WORK ITEM | Return the opening lines of the material, word for word. End with the line that contains "black dice: 2 -> 5".

THE DATA START

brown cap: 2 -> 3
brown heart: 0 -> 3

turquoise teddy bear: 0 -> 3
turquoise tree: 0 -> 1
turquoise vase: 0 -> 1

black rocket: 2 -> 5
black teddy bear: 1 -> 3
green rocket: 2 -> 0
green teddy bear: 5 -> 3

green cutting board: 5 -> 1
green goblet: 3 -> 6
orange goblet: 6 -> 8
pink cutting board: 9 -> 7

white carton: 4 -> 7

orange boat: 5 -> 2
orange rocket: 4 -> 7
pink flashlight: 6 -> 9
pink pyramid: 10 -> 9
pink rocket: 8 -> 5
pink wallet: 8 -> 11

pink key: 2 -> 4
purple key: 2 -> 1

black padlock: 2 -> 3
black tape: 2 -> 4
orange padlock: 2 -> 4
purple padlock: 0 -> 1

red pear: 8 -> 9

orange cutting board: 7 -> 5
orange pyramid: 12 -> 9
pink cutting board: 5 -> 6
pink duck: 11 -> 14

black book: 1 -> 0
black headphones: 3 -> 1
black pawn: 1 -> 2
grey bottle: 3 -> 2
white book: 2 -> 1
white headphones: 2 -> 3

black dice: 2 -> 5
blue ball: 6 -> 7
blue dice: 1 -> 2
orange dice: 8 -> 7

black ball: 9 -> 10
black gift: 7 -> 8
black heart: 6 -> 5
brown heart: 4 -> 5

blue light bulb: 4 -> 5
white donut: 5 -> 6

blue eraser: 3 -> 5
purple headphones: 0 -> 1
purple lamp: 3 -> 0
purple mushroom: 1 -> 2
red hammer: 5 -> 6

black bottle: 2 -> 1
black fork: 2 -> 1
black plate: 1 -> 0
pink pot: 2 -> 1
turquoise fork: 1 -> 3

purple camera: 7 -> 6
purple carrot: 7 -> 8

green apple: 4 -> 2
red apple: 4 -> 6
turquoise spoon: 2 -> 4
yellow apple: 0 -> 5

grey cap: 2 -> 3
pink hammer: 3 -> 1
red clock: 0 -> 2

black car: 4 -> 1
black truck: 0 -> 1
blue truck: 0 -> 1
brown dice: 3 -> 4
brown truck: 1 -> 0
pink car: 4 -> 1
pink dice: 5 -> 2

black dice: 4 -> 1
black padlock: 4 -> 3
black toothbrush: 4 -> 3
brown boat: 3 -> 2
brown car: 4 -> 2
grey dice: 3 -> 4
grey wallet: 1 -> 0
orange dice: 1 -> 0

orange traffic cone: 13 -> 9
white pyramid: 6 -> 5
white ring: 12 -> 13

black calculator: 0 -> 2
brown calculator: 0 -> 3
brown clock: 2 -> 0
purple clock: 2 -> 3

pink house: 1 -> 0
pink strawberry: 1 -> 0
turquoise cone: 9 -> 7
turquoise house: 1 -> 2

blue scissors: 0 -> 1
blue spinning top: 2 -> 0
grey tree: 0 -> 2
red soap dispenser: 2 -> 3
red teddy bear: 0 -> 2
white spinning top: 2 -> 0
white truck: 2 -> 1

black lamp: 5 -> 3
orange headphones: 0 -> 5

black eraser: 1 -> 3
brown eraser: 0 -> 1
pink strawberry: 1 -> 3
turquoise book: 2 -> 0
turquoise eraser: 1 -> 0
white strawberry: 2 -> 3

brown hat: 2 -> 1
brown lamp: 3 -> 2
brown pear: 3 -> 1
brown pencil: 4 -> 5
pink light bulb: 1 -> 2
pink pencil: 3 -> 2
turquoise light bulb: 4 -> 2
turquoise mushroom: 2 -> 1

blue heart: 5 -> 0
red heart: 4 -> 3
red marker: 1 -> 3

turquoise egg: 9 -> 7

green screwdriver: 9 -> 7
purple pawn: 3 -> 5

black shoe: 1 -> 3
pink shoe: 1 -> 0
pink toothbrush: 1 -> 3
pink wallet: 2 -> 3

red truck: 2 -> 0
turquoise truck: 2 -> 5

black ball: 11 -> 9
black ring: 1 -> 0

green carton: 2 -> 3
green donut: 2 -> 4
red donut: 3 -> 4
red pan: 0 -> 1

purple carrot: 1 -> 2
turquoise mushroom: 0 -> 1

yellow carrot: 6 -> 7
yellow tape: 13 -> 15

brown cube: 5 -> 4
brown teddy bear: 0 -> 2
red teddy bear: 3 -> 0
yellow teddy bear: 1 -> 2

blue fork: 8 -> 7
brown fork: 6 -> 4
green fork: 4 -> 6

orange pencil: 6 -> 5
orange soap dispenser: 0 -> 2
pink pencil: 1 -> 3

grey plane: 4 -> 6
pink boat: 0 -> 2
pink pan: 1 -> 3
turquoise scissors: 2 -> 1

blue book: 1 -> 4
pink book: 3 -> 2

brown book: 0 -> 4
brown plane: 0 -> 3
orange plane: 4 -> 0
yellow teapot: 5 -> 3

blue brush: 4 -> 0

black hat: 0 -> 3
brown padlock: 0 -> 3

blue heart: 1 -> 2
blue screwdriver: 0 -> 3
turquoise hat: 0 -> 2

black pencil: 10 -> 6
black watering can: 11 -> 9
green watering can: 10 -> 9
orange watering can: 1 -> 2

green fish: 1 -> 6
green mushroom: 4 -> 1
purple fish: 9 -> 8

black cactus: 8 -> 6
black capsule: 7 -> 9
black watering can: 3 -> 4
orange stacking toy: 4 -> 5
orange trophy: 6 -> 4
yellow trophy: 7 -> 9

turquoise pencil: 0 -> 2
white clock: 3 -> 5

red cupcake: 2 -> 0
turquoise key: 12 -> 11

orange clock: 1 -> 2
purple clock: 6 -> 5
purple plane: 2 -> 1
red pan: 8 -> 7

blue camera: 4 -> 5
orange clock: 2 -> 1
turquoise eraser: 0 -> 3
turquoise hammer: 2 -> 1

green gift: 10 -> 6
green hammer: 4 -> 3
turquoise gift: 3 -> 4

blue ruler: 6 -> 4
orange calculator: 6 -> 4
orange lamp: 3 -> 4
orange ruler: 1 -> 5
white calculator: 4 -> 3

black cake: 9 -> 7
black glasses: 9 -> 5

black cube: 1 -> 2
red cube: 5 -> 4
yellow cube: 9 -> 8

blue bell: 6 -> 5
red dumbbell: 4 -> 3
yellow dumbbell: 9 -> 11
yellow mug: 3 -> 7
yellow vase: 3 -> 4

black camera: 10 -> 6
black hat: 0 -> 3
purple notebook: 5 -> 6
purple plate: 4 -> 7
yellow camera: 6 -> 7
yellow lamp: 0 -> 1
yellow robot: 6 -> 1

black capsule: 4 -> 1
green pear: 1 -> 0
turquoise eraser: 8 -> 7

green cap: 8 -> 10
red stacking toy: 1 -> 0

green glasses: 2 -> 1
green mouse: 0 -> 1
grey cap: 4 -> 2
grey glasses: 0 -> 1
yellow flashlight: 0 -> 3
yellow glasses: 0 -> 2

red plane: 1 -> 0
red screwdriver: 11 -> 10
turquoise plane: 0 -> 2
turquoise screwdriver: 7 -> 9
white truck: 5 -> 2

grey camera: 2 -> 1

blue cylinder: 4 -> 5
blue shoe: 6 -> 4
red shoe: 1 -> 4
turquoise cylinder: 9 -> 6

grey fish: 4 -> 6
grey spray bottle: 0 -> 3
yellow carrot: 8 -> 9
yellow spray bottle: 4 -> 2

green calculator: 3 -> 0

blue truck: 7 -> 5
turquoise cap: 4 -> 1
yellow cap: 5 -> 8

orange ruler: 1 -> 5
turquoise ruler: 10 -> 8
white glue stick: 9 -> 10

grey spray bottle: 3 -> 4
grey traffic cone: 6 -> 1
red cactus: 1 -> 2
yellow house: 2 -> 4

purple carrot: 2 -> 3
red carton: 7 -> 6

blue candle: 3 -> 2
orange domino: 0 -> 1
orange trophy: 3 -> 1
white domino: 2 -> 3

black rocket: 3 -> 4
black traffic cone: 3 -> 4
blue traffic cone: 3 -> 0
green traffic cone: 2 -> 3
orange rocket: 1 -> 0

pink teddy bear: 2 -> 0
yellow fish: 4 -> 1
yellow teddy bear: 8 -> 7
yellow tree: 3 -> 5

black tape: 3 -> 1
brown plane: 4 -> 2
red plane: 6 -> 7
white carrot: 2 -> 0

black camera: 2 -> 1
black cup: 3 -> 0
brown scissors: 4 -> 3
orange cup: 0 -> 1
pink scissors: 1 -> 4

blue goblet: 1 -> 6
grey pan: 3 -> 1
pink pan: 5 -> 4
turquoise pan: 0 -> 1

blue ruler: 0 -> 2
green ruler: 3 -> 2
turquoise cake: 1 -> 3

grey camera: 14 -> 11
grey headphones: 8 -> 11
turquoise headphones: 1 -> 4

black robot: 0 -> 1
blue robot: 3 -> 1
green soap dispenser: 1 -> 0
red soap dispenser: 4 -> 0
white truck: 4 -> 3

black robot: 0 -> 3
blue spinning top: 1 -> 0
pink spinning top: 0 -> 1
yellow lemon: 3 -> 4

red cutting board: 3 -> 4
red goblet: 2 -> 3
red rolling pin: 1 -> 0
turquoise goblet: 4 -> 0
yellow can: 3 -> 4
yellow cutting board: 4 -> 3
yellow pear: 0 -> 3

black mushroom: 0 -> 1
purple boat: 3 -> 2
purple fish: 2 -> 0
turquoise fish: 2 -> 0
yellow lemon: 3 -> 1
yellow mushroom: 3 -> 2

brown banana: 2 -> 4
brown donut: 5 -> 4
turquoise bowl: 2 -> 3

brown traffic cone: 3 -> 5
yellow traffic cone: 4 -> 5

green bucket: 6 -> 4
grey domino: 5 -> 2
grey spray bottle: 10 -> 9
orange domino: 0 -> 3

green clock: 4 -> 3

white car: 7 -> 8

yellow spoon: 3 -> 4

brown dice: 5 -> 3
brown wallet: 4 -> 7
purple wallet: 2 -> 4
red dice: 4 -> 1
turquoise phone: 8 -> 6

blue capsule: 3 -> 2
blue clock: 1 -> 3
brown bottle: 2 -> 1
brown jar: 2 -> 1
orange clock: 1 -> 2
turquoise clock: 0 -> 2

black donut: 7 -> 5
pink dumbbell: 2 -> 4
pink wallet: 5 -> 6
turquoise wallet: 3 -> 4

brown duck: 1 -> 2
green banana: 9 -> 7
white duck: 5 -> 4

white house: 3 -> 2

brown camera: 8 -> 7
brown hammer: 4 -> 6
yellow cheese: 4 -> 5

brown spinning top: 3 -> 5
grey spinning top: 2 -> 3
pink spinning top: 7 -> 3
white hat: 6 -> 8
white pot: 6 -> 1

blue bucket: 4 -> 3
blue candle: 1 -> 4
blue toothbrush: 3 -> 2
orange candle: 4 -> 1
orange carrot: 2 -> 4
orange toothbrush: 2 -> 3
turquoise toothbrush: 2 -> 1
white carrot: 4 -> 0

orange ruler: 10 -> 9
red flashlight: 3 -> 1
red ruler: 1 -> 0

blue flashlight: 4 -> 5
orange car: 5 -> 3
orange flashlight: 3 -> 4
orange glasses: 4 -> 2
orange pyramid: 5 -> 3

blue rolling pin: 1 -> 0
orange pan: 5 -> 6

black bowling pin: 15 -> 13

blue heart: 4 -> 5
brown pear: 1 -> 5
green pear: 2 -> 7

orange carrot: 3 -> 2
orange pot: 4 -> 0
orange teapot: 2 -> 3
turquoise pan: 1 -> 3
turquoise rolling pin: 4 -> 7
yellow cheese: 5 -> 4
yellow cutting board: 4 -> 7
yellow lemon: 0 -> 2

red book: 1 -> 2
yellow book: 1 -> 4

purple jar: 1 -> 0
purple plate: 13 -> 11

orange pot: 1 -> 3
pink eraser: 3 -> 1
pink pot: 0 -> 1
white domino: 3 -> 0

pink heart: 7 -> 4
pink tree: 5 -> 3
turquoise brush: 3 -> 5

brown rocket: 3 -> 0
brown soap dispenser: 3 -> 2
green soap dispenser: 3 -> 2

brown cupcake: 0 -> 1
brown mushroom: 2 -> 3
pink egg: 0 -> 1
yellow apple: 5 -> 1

THE DATA END

ANSWER SECTION |
brown cap: 2 -> 3
brown heart: 0 -> 3

turquoise teddy bear: 0 -> 3
turquoise tree: 0 -> 1
turquoise vase: 0 -> 1

black rocket: 2 -> 5
black teddy bear: 1 -> 3
green rocket: 2 -> 0
green teddy bear: 5 -> 3

green cutting board: 5 -> 1
green goblet: 3 -> 6
orange goblet: 6 -> 8
pink cutting board: 9 -> 7

white carton: 4 -> 7

orange boat: 5 -> 2
orange rocket: 4 -> 7
pink flashlight: 6 -> 9
pink pyramid: 10 -> 9
pink rocket: 8 -> 5
pink wallet: 8 -> 11

pink key: 2 -> 4
purple key: 2 -> 1

black padlock: 2 -> 3
black tape: 2 -> 4
orange padlock: 2 -> 4
purple padlock: 0 -> 1

red pear: 8 -> 9

orange cutting board: 7 -> 5
orange pyramid: 12 -> 9
pink cutting board: 5 -> 6
pink duck: 11 -> 14

black book: 1 -> 0
black headphones: 3 -> 1
black pawn: 1 -> 2
grey bottle: 3 -> 2
white book: 2 -> 1
white headphones: 2 -> 3

black dice: 2 -> 5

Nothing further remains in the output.